### EXERCISE INSTRUCTIONS
The whole listing is to be given again without alteration, except that its pictures are dropped.

SOURCE RECORDS START

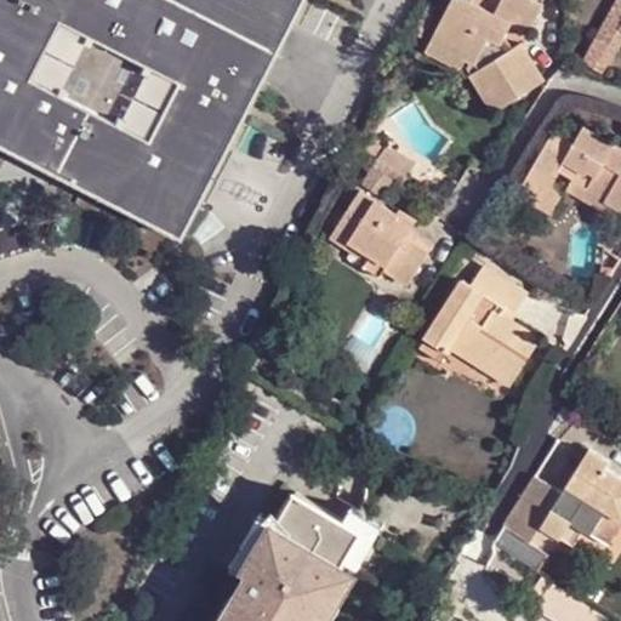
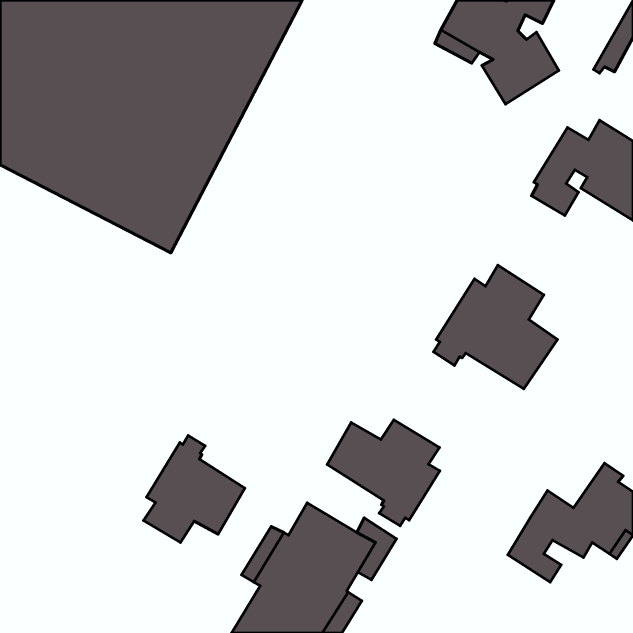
building: [331,183,437,280] -> none
building: none -> [327,420,440,526]
building: none -> [144,436,245,543]

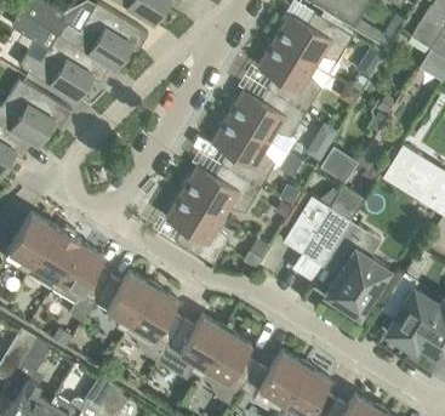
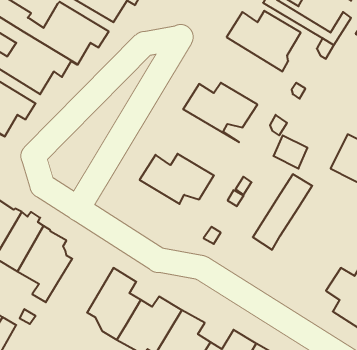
building: [257,41,332,113] -> none
building: [211,118,286,188] -> none
building: [165,193,228,264] -> none
building: [281,196,330,253] -> none
building: [324,222,388,317] -> none
building: [93,272,153,334] -> none

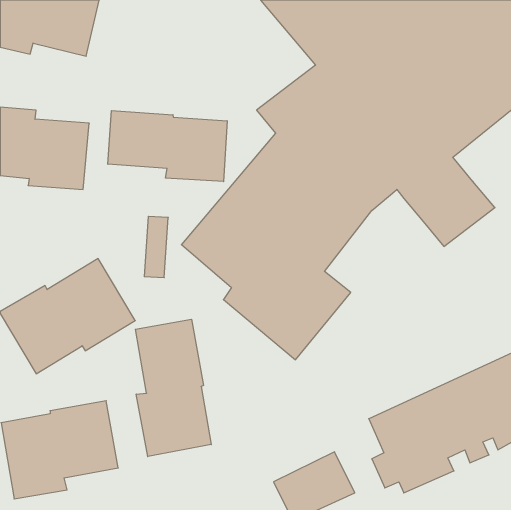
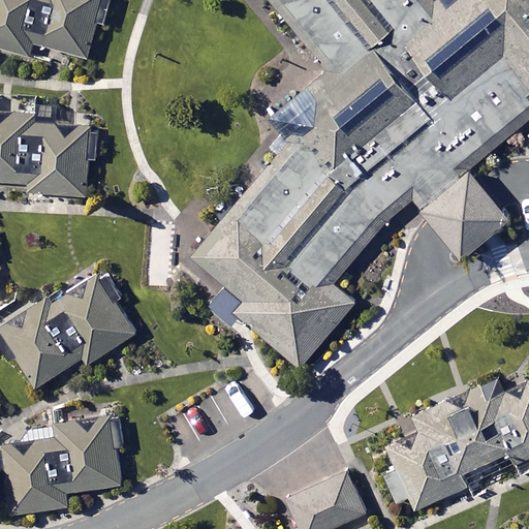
building: [108,111,227,182] -> none
building: [135,319,211,457] -> none

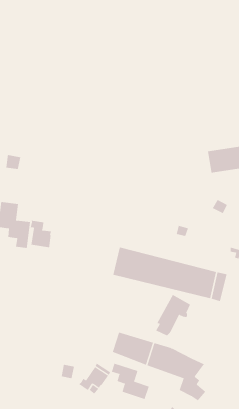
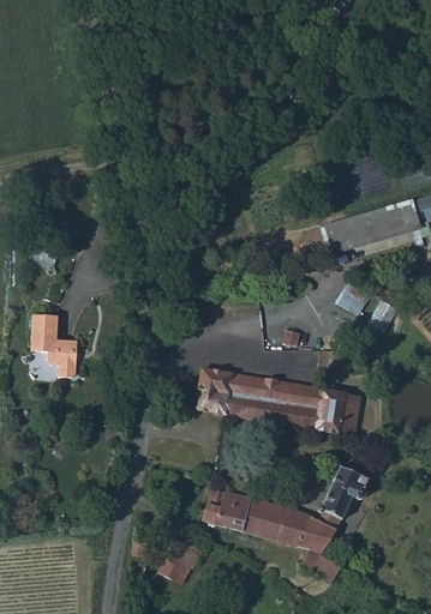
building: [30,220,51,248] -> none
building: [155,294,191,336] -> [322,466,371,528]
building: [111,363,150,400] -> none

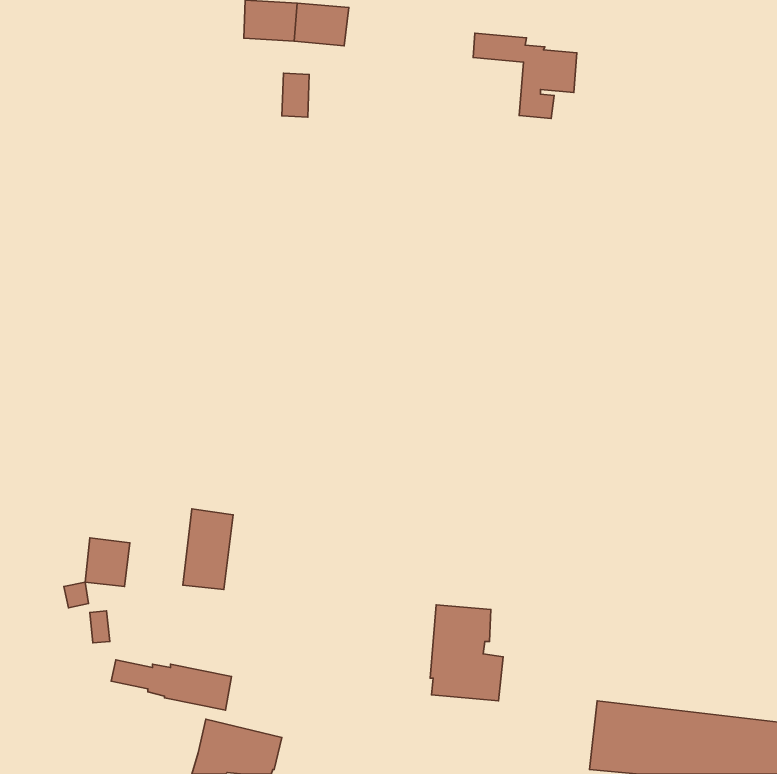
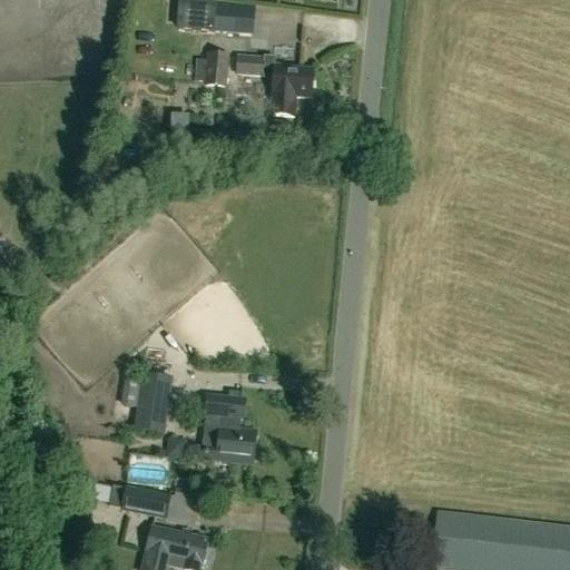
building: [473,33,577,118] -> [237,55,313,117]
building: [85,538,130,587] -> none
building: [430,605,503,701] -> [202,393,255,463]

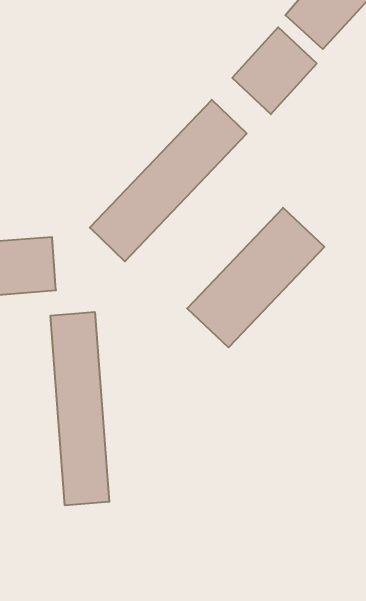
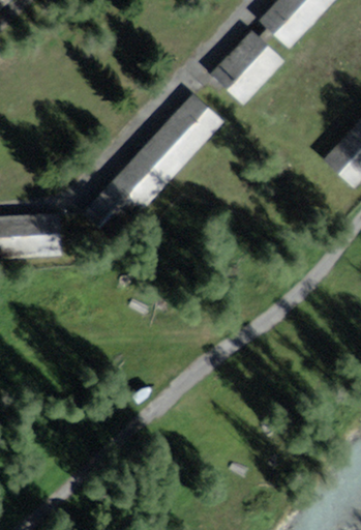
building: [187,208,324,347] -> none
building: [51,312,109,505] -> none

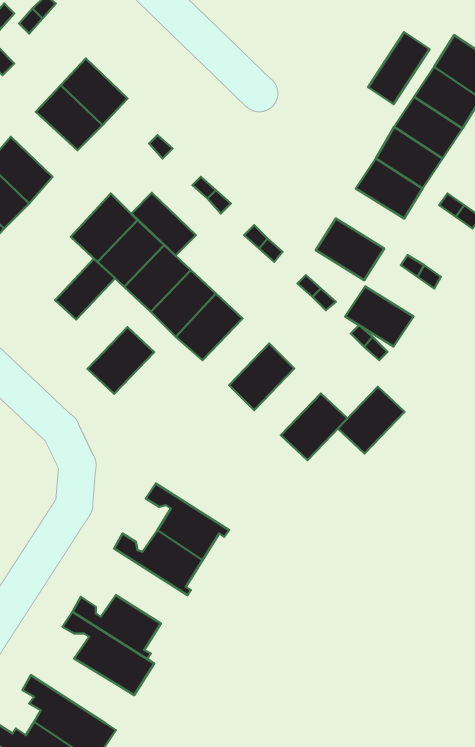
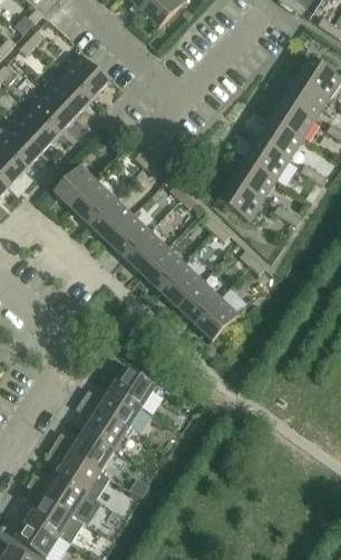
building: none -> [64,55,108,99]
building: [368,32,429,104] -> none
building: none -> [13,108,58,151]
building: [131,193,196,256] -> none
building: [55,259,115,320] -> none
building: [345,286,413,346] -> [231,159,276,199]
building: [87,327,154,394] -> [142,246,186,291]
building: [338,387,405,453] -> [176,279,221,324]
building: none -> [76,400,131,450]
building: none -> [27,473,87,517]

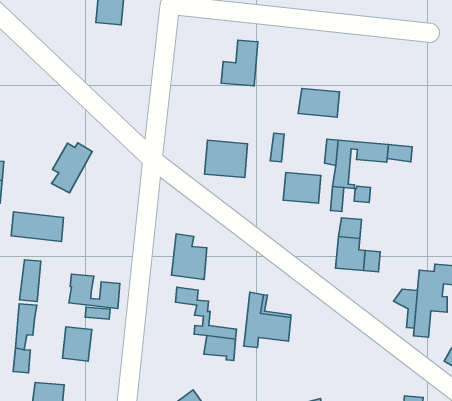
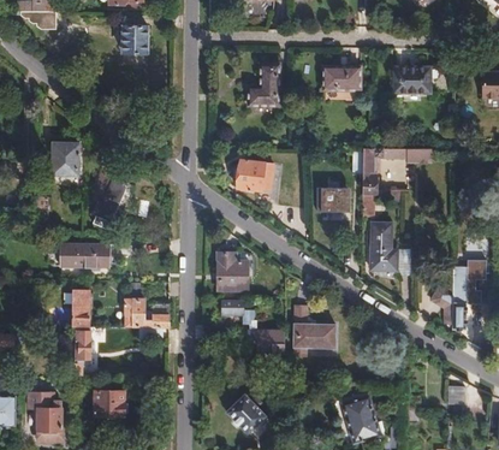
building: none -> [391,67,427,93]
building: [298,89,340,117] -> [321,66,358,90]
building: none -> [55,144,79,176]
building: [62,327,92,361] -> none

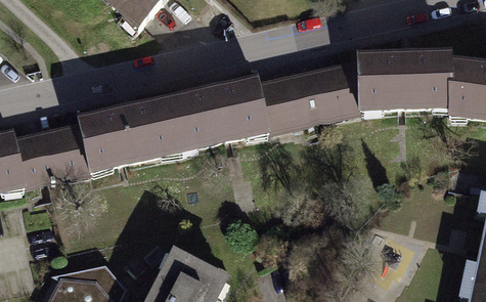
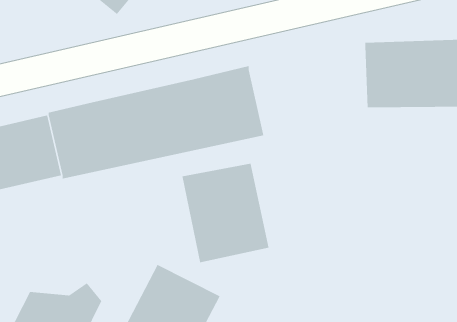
building: [256,55,360,131] -> none
building: none -> [182,163,269,263]

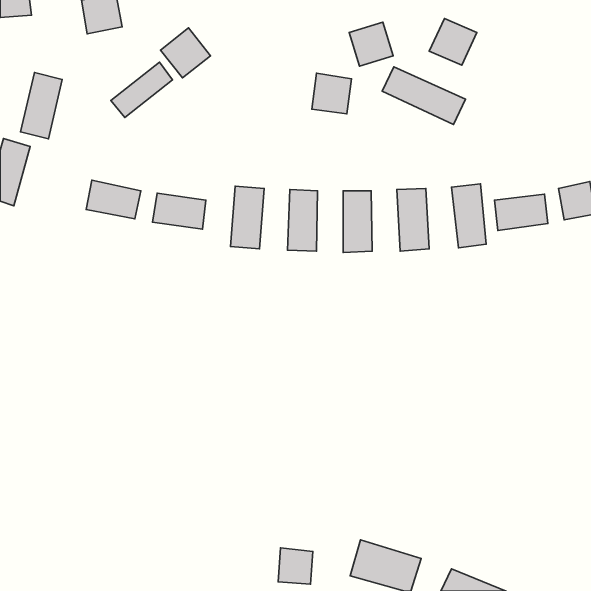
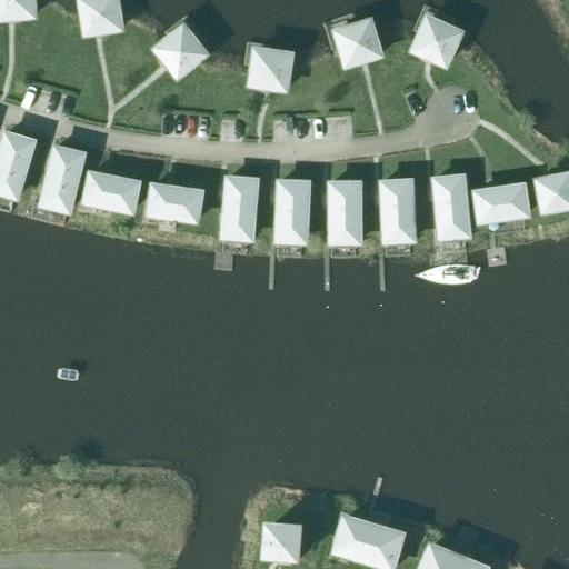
building: [111,62,173,118] -> none
building: [382,67,466,125] -> none
building: [20,72,62,139] -> [42,147,82,210]
building: [312,73,351,114] -> [251,49,289,88]

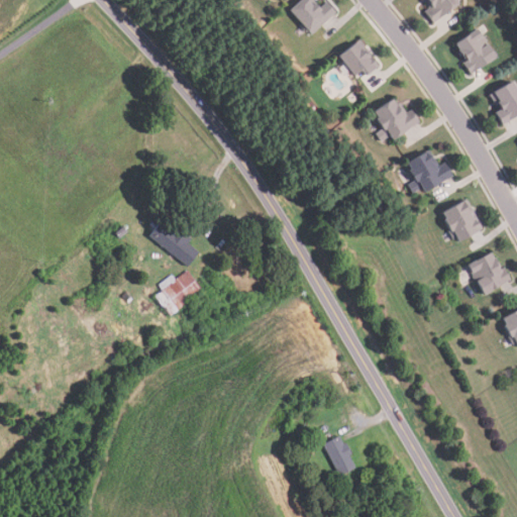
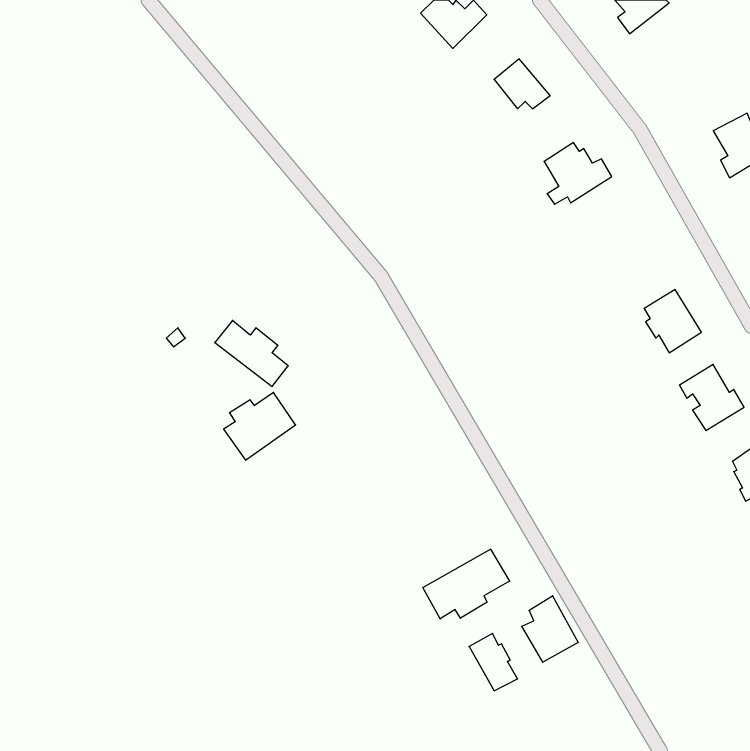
building: [455,26,498,74] -> none
building: [408,149,453,192] -> none
building: none -> [423,549,510,619]
building: none -> [522,596,578,662]

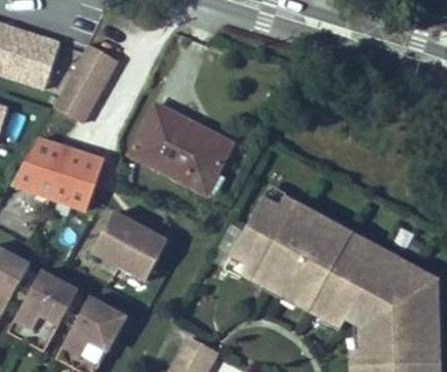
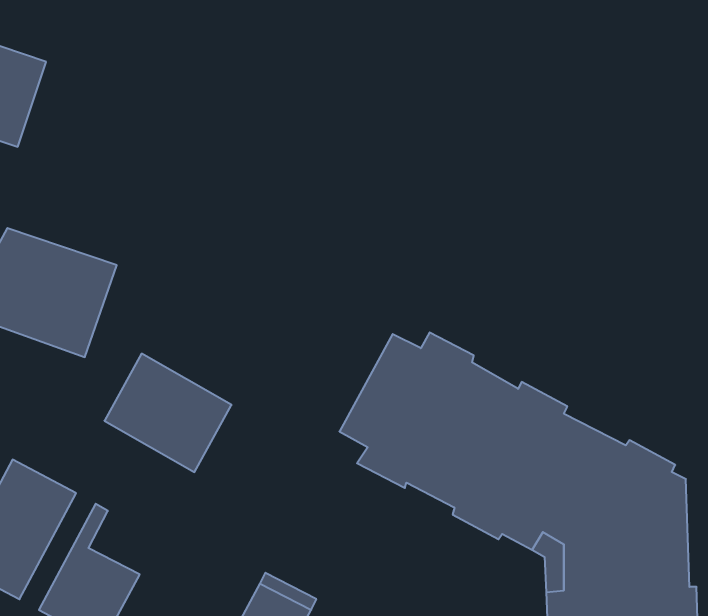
building: [53,43,118,122] -> none
building: [130,104,232,192] -> none
building: [85,299,126,336] -> none

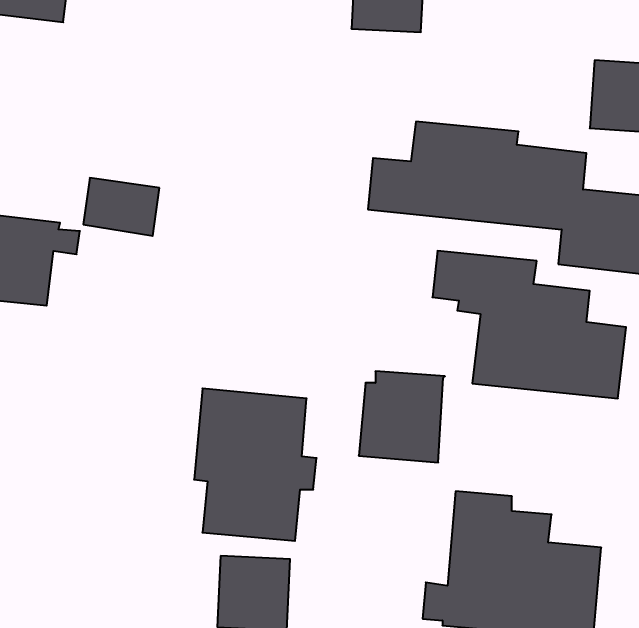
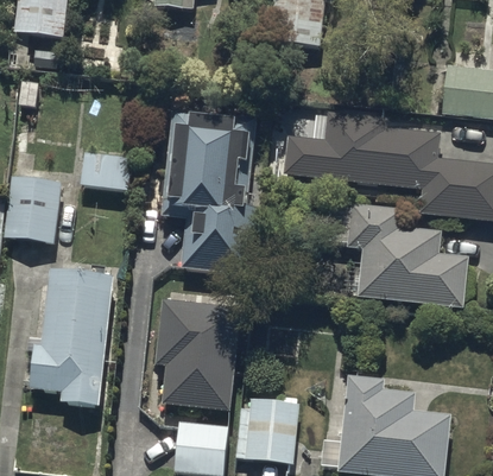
building: none -> [162,107,258,274]
building: none -> [31,269,110,405]
building: [359,371,445,462] -> [236,398,298,463]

SOURCE RECORDS END

### EXERCISE ANSWER
building: [331,183,437,280] -> none
building: none -> [327,420,440,526]
building: none -> [144,436,245,543]

building: [257,41,332,113] -> none
building: [211,118,286,188] -> none
building: [165,193,228,264] -> none
building: [281,196,330,253] -> none
building: [324,222,388,317] -> none
building: [93,272,153,334] -> none

building: [108,111,227,182] -> none
building: [135,319,211,457] -> none

building: [30,220,51,248] -> none
building: [155,294,191,336] -> [322,466,371,528]
building: [111,363,150,400] -> none

building: [473,33,577,118] -> [237,55,313,117]
building: [85,538,130,587] -> none
building: [430,605,503,701] -> [202,393,255,463]

building: [187,208,324,347] -> none
building: [51,312,109,505] -> none

building: none -> [64,55,108,99]
building: [368,32,429,104] -> none
building: none -> [13,108,58,151]
building: [131,193,196,256] -> none
building: [55,259,115,320] -> none
building: [345,286,413,346] -> [231,159,276,199]
building: [87,327,154,394] -> [142,246,186,291]
building: [338,387,405,453] -> [176,279,221,324]
building: none -> [76,400,131,450]
building: none -> [27,473,87,517]

building: none -> [391,67,427,93]
building: [298,89,340,117] -> [321,66,358,90]
building: none -> [55,144,79,176]
building: [62,327,92,361] -> none

building: [256,55,360,131] -> none
building: none -> [182,163,269,263]

building: [111,62,173,118] -> none
building: [382,67,466,125] -> none
building: [20,72,62,139] -> [42,147,82,210]
building: [312,73,351,114] -> [251,49,289,88]

building: [455,26,498,74] -> none
building: [408,149,453,192] -> none
building: none -> [423,549,510,619]
building: none -> [522,596,578,662]

building: [53,43,118,122] -> none
building: [130,104,232,192] -> none
building: [85,299,126,336] -> none

building: none -> [162,107,258,274]
building: none -> [31,269,110,405]
building: [359,371,445,462] -> [236,398,298,463]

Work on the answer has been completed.